EXERCISE DESCRIPTION: Once the pictures are set aside, copy the records below exactly as they stand.

EXERCISE DATA:
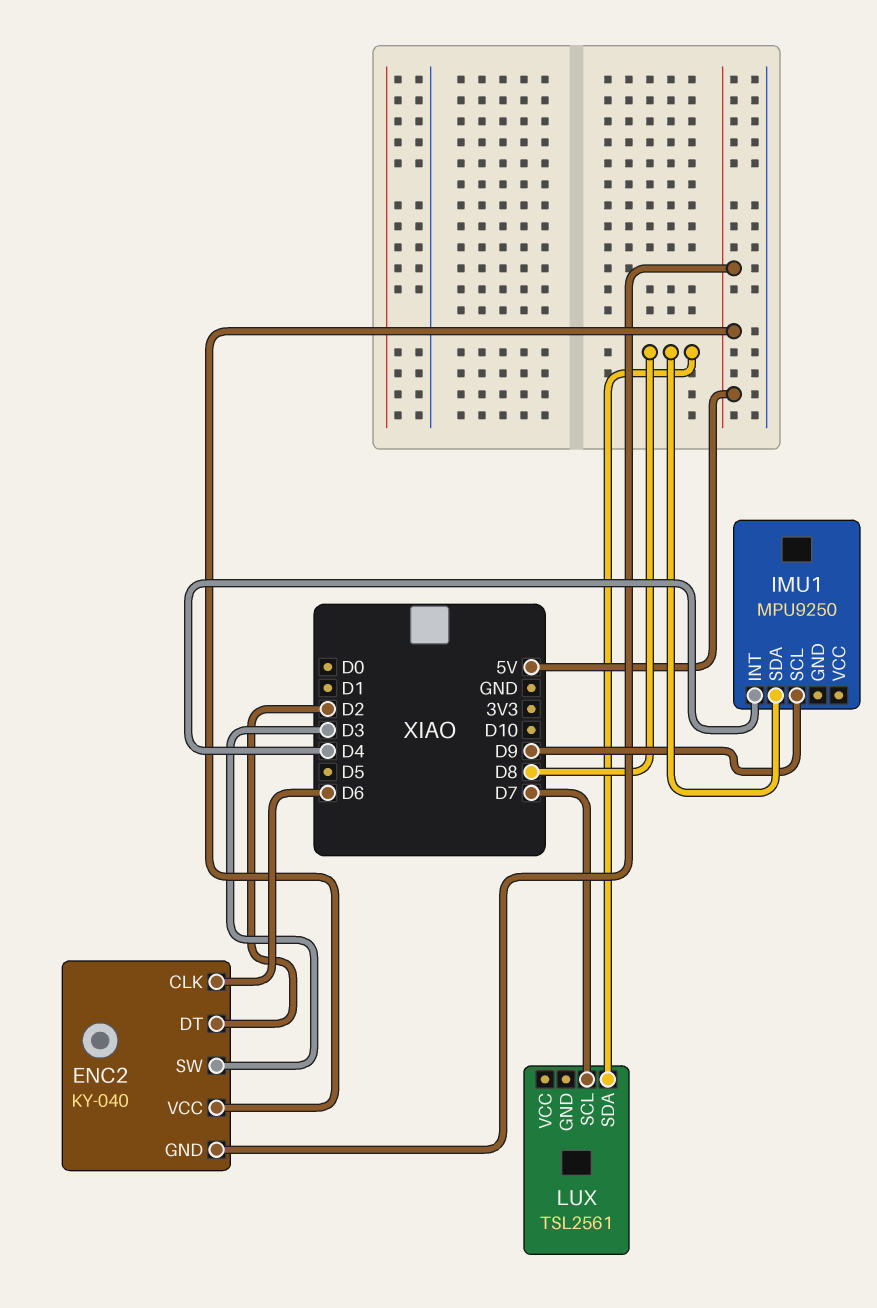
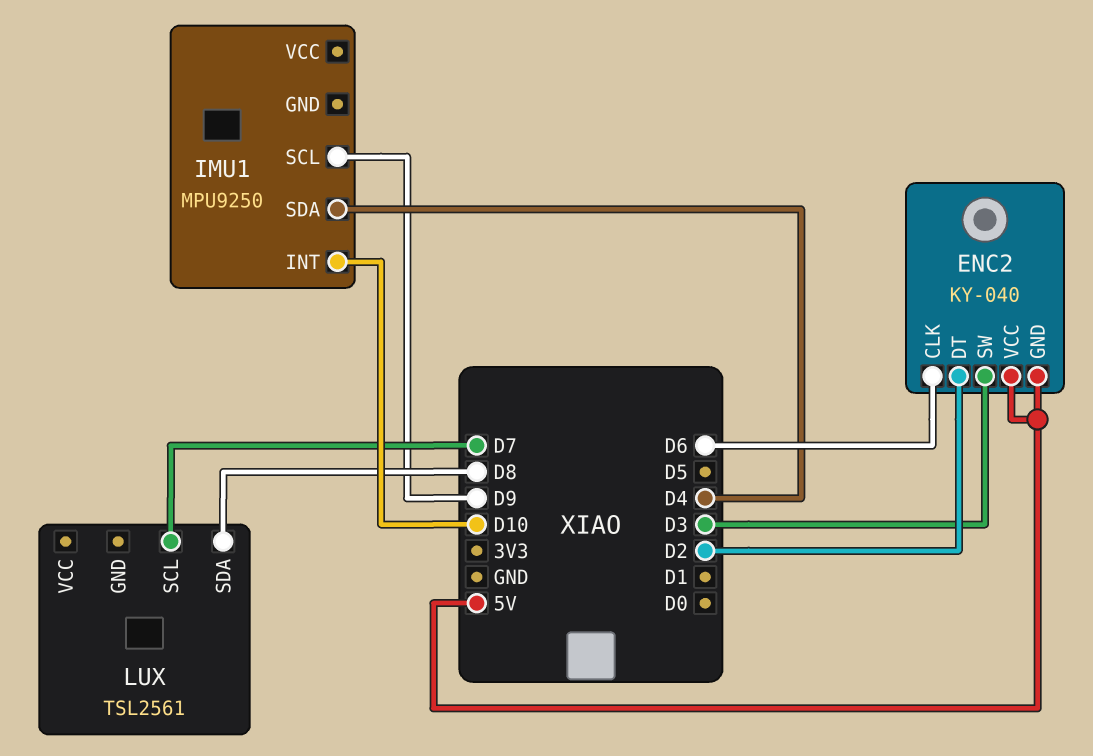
IMU1 pin INT: D4 -> D10
IMU1 pin SDA: D8 -> D4

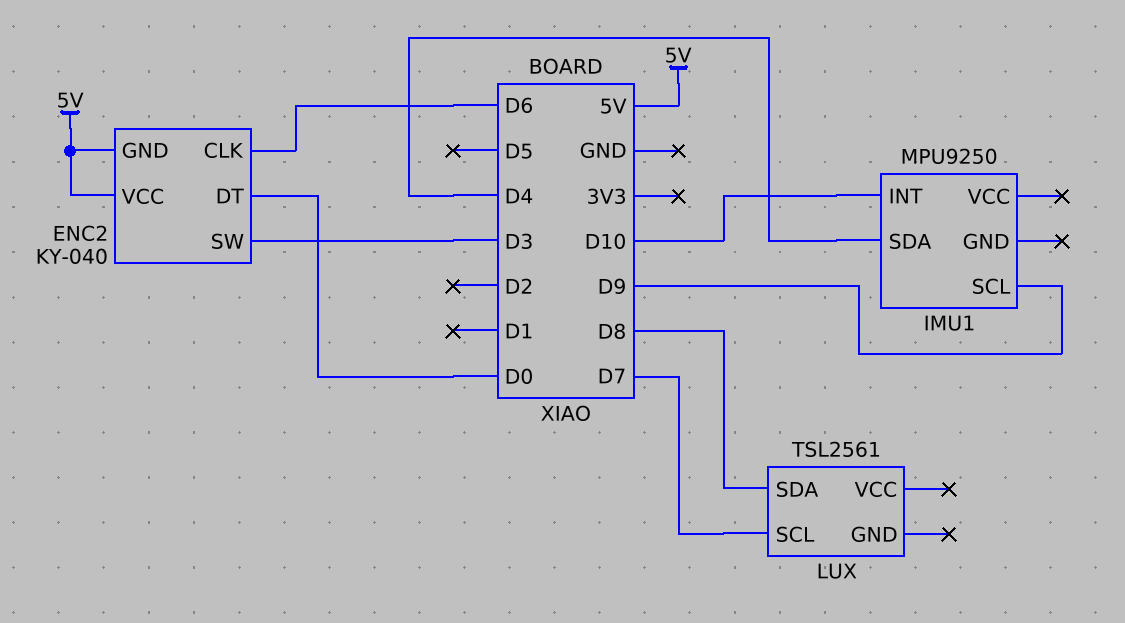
ENC2 pin DT: D2 -> D0

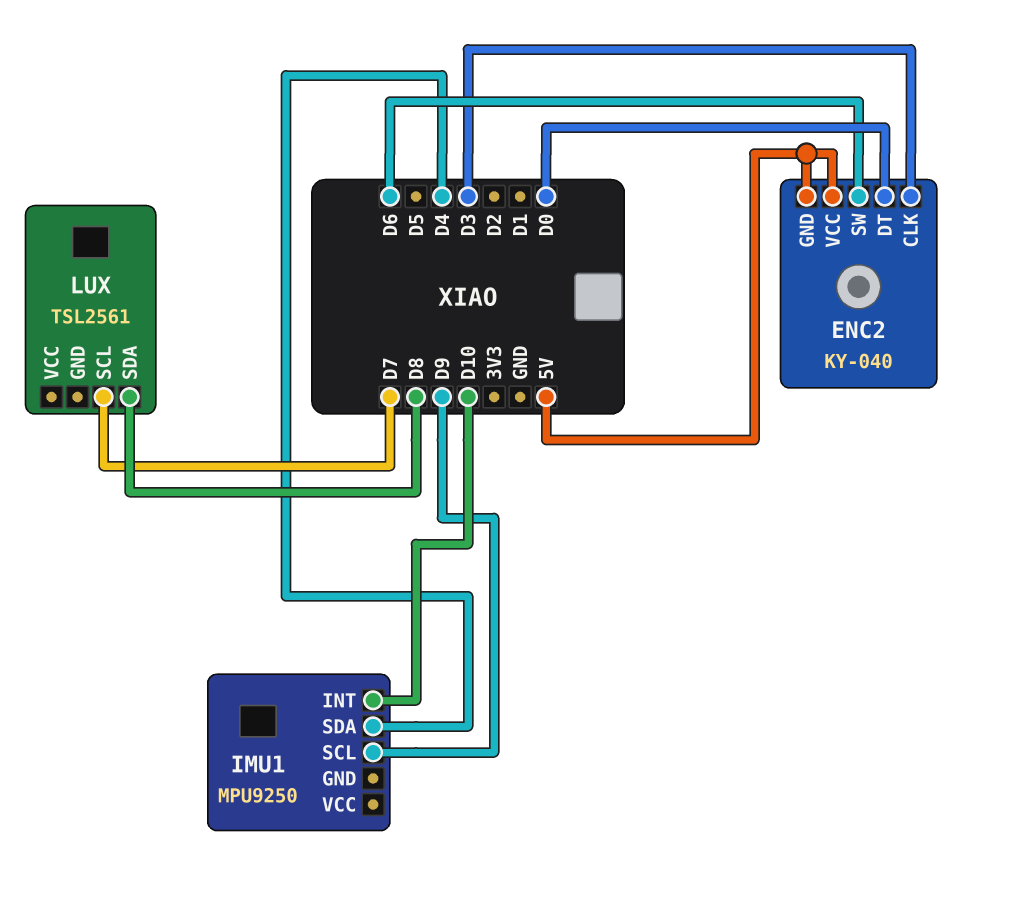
ENC2 pin CLK: D6 -> D3
ENC2 pin SW: D3 -> D6

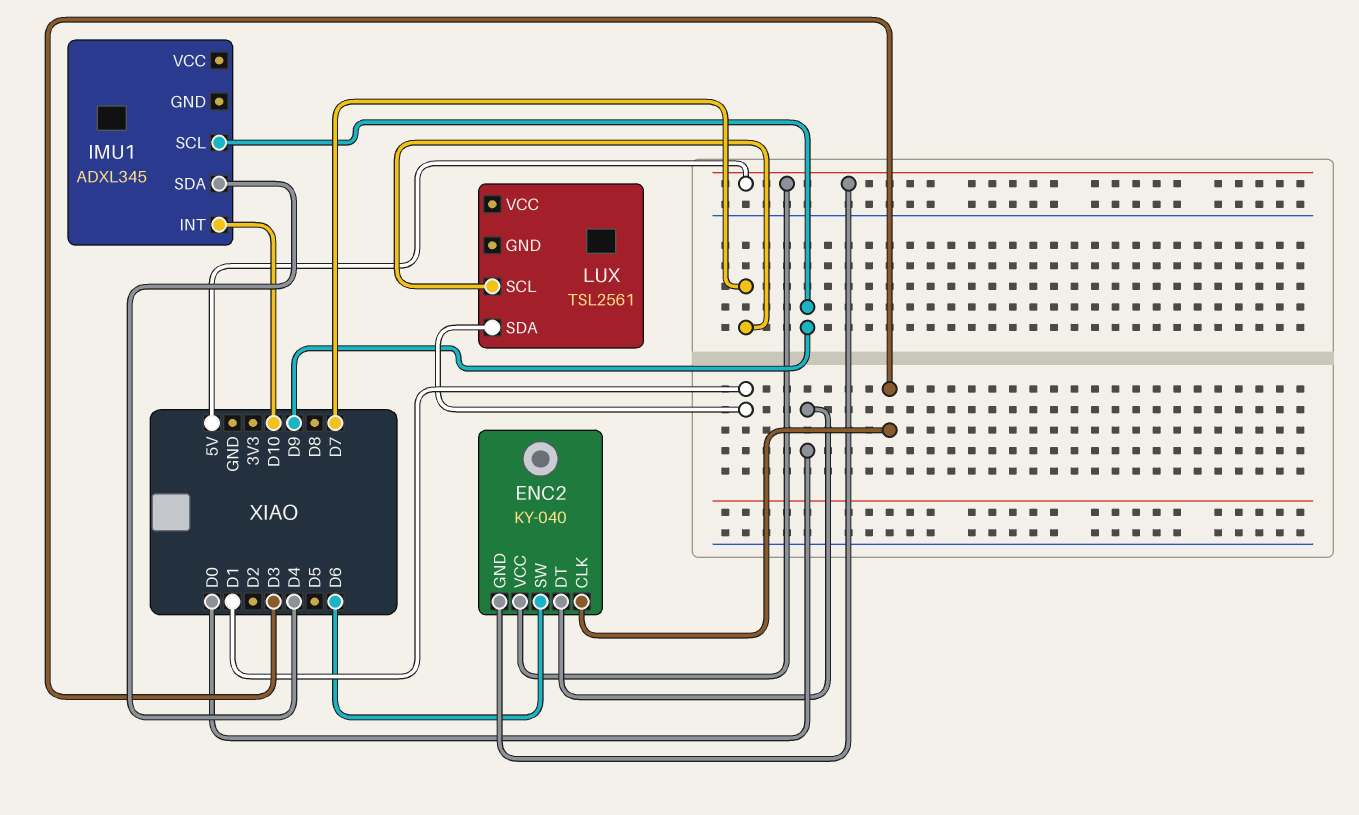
IMU1: MPU9250 -> ADXL345
LUX pin SDA: D8 -> D1

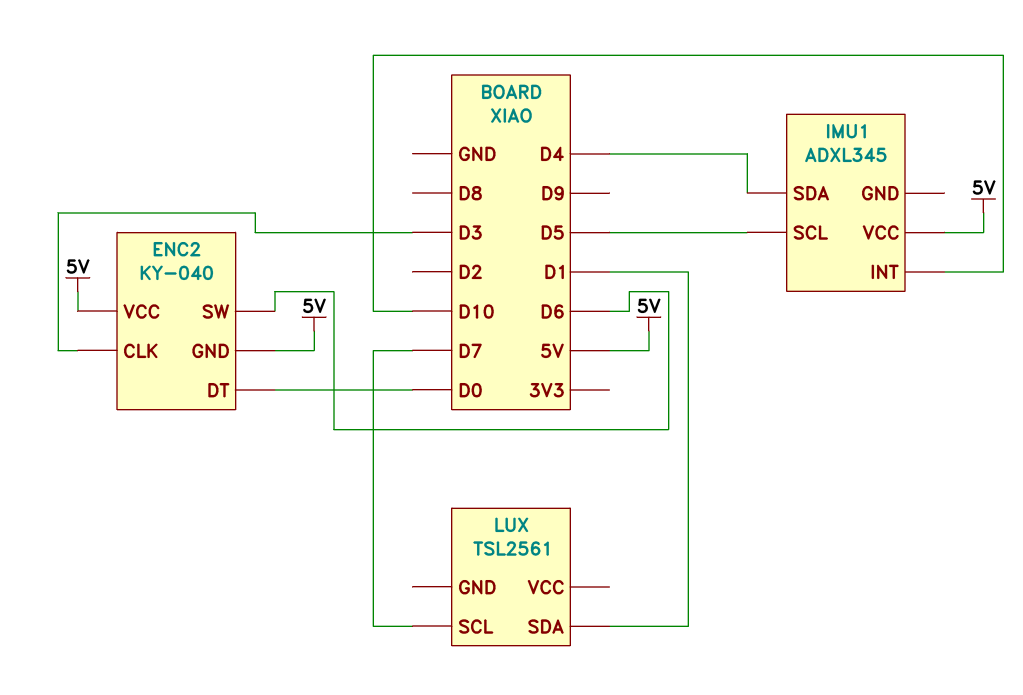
IMU1 pin SCL: D9 -> D5
IMU1 pin VCC: none -> 5V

RESPONSE FOR THIS EXERCISE:
IMU1 pin INT: D4 -> D10
IMU1 pin SDA: D8 -> D4

ENC2 pin DT: D2 -> D0

ENC2 pin CLK: D6 -> D3
ENC2 pin SW: D3 -> D6

IMU1: MPU9250 -> ADXL345
LUX pin SDA: D8 -> D1

IMU1 pin SCL: D9 -> D5
IMU1 pin VCC: none -> 5V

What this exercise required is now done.